(Spatial reasoning data)
______
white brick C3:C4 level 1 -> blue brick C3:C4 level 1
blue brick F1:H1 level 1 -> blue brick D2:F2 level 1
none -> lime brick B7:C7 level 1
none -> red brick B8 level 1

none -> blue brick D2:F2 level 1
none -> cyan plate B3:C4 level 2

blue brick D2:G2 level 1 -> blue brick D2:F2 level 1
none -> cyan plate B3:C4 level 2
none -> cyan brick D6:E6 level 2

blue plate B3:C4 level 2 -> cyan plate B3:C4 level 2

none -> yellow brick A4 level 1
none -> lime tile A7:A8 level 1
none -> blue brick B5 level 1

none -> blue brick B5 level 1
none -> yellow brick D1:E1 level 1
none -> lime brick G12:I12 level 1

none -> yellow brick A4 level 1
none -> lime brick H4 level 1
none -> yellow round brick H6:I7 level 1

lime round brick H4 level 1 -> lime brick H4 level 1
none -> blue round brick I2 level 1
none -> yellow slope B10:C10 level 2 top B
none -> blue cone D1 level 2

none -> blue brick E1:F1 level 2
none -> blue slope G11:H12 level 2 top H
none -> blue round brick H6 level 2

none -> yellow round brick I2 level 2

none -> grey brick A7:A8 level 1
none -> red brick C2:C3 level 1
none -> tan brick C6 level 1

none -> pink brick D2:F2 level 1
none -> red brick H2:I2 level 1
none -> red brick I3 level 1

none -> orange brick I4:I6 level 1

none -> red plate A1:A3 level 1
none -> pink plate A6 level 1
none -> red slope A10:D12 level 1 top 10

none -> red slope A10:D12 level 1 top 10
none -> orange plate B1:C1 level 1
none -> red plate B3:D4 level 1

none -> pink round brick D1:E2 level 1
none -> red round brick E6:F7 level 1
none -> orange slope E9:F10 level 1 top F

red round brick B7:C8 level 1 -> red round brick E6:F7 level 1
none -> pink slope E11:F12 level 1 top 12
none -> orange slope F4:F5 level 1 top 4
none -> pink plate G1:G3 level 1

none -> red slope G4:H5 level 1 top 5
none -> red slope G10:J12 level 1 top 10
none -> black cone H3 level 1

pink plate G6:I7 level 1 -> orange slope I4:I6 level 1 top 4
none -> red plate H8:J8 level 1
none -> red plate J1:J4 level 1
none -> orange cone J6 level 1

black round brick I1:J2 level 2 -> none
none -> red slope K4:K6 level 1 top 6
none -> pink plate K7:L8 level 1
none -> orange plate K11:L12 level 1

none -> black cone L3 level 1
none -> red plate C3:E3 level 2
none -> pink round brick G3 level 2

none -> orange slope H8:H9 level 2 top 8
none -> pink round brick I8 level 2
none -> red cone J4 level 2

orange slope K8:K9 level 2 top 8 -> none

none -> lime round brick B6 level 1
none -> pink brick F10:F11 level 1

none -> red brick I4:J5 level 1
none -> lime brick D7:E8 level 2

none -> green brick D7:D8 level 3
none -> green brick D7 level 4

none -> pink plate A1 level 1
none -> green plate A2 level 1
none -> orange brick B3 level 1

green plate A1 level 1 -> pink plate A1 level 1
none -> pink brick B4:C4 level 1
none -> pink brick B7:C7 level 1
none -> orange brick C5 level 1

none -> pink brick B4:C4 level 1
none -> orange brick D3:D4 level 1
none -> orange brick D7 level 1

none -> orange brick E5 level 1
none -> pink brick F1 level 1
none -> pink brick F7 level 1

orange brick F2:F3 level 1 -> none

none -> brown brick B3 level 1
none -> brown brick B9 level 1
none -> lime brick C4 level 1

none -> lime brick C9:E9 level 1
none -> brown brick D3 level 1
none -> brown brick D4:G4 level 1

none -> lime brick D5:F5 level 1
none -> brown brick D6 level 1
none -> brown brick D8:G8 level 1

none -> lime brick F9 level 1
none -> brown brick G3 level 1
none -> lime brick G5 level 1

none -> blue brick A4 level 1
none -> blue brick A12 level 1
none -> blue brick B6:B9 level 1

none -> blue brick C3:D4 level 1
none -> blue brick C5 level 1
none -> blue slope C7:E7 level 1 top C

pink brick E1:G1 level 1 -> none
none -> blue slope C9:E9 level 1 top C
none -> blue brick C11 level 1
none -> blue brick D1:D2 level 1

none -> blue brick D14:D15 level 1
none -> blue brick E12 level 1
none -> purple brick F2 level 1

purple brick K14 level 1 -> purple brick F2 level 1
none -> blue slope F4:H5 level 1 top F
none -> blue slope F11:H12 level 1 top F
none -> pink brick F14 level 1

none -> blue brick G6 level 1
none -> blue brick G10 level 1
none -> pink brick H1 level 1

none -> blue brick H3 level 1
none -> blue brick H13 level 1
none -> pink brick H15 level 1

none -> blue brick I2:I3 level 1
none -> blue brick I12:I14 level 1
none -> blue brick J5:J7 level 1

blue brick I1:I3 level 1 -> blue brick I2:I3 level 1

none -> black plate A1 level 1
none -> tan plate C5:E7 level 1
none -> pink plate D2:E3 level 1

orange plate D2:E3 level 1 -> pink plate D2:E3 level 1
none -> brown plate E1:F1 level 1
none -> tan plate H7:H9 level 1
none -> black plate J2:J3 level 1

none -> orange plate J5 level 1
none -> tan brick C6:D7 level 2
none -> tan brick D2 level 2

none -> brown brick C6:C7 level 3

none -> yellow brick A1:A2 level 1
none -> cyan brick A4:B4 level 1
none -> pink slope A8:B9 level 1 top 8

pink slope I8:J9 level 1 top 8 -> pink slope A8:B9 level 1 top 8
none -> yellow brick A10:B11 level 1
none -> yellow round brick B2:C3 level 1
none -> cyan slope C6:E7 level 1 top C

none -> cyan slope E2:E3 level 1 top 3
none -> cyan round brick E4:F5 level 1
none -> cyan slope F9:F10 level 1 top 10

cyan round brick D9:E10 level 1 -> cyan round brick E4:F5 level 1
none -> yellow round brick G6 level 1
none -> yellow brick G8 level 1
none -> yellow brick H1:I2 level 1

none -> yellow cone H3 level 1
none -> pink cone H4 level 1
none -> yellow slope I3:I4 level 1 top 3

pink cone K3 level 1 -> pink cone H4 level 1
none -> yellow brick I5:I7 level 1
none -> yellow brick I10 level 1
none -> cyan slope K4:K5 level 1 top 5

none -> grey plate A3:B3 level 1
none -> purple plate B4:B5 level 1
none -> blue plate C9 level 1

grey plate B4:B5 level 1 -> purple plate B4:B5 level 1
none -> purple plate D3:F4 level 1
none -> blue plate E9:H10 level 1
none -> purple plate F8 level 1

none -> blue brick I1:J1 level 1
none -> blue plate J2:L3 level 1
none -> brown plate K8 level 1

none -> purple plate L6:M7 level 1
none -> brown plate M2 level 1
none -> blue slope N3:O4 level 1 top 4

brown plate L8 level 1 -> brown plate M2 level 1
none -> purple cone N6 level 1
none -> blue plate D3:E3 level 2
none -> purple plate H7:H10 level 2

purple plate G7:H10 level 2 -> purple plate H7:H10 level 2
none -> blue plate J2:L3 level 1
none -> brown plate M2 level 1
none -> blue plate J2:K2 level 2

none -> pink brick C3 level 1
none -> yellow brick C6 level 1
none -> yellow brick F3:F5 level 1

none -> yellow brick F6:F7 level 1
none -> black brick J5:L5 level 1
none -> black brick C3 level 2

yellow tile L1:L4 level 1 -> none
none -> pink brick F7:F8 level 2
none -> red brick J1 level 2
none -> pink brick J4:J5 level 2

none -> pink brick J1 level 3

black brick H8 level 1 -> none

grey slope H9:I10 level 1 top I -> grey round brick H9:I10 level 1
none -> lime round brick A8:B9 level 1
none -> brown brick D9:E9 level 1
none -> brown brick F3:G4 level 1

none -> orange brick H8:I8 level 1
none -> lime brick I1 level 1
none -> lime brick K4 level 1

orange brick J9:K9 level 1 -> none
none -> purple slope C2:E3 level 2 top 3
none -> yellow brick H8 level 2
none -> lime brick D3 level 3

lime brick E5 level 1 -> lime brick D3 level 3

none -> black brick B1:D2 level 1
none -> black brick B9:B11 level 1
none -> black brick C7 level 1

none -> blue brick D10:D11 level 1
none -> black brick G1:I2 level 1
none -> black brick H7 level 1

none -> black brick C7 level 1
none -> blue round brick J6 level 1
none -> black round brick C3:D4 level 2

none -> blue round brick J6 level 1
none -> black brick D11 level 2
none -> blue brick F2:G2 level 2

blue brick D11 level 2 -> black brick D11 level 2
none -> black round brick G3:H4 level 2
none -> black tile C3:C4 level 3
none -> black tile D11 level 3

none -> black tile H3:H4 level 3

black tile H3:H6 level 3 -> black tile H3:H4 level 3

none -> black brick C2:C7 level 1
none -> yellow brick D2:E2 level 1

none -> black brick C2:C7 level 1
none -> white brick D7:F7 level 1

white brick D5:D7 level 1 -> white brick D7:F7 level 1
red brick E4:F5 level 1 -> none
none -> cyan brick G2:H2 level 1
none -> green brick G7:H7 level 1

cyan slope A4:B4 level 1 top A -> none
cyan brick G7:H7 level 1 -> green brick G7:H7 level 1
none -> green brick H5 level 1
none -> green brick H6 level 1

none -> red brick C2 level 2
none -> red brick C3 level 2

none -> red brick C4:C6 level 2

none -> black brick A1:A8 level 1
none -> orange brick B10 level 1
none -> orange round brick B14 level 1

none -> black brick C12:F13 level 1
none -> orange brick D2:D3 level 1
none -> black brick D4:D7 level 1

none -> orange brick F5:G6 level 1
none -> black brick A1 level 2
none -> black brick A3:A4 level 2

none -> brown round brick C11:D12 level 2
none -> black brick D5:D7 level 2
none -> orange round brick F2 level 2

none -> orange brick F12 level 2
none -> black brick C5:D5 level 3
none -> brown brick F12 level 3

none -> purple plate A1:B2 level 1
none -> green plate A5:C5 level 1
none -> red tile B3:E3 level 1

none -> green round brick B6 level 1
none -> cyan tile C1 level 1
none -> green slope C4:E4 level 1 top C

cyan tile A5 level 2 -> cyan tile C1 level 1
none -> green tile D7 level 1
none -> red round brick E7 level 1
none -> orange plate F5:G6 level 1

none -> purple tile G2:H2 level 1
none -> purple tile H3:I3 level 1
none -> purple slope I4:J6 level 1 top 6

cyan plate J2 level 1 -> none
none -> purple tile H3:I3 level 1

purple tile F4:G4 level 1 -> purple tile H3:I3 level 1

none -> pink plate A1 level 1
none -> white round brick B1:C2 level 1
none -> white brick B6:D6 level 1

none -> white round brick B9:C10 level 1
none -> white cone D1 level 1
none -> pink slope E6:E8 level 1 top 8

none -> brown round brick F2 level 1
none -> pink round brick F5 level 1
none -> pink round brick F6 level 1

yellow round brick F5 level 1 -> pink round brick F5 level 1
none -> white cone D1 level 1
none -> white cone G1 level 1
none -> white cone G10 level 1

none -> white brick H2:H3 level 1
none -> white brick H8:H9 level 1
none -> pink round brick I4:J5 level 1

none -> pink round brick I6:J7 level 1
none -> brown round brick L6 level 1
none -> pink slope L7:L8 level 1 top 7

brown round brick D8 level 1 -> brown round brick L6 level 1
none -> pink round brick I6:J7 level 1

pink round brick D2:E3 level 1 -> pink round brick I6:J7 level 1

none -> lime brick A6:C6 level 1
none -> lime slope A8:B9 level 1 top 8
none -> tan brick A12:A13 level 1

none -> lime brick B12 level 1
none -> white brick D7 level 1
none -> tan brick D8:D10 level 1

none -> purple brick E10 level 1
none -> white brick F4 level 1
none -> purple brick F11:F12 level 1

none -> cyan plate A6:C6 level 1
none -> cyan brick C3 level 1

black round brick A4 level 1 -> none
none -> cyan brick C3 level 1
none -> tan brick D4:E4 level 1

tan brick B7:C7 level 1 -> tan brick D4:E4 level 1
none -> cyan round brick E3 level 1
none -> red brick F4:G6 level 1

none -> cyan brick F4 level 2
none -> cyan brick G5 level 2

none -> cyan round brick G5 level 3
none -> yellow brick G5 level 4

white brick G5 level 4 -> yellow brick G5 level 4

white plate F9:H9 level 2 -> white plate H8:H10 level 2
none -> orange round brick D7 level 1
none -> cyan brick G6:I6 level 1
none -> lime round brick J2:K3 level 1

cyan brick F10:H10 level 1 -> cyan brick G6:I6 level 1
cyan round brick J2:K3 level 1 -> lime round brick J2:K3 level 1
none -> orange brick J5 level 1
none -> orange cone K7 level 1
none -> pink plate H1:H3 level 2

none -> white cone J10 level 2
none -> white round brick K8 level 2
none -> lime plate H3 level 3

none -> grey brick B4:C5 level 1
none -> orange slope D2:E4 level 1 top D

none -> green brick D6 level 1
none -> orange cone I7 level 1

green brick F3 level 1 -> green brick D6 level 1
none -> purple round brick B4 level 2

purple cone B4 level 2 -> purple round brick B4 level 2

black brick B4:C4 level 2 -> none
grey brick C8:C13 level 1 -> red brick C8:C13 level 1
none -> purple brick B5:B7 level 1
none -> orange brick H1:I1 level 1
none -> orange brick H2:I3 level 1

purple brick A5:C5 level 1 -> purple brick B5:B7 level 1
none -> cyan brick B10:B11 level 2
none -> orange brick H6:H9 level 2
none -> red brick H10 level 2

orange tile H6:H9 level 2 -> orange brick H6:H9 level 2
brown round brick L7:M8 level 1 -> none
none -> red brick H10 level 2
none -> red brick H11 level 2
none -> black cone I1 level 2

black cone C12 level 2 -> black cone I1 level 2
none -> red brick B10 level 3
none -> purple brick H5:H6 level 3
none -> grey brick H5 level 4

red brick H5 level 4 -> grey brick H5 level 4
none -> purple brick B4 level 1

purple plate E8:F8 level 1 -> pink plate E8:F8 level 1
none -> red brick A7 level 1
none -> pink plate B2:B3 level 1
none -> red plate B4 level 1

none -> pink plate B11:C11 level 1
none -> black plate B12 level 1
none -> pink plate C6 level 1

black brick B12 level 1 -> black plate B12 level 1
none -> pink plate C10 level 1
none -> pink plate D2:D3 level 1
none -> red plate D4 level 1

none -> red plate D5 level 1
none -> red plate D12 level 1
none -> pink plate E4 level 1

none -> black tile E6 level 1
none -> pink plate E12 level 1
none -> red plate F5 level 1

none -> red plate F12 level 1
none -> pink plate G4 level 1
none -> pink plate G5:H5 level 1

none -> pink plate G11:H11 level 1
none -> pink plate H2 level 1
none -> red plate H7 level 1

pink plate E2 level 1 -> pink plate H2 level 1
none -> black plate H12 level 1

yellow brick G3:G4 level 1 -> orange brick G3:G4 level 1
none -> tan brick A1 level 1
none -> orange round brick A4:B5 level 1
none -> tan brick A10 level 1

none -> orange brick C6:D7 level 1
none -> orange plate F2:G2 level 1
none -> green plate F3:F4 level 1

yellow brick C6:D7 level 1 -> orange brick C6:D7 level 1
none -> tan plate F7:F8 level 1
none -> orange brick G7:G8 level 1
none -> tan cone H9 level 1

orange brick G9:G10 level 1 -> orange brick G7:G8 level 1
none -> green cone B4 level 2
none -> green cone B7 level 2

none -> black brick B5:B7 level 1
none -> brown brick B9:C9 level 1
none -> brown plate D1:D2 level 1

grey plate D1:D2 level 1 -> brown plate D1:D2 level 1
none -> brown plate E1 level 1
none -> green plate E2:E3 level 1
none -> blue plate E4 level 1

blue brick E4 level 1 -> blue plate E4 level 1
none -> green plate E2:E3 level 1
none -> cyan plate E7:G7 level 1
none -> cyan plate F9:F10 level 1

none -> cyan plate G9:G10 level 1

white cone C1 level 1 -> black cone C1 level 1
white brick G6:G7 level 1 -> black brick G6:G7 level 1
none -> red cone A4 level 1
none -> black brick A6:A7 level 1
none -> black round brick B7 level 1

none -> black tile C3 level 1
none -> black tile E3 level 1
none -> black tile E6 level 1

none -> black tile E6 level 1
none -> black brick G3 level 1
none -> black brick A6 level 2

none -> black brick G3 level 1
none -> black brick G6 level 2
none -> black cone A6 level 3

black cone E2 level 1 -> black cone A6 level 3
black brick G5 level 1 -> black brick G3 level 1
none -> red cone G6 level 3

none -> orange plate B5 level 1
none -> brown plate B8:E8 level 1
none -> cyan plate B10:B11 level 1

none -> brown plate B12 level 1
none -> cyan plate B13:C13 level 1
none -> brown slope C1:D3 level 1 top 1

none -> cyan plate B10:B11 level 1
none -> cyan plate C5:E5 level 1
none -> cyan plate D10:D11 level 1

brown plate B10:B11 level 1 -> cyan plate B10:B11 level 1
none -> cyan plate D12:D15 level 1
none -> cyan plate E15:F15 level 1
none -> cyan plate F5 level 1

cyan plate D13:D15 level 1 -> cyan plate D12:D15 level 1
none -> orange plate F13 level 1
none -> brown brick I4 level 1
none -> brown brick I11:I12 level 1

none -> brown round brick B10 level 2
______
If a line in the data above holds the string "grey", copy it.

none -> grey brick A7:A8 level 1
none -> grey plate A3:B3 level 1
grey plate B4:B5 level 1 -> purple plate B4:B5 level 1
grey slope H9:I10 level 1 top I -> grey round brick H9:I10 level 1
none -> grey brick B4:C5 level 1
grey brick C8:C13 level 1 -> red brick C8:C13 level 1
none -> grey brick H5 level 4
red brick H5 level 4 -> grey brick H5 level 4
grey plate D1:D2 level 1 -> brown plate D1:D2 level 1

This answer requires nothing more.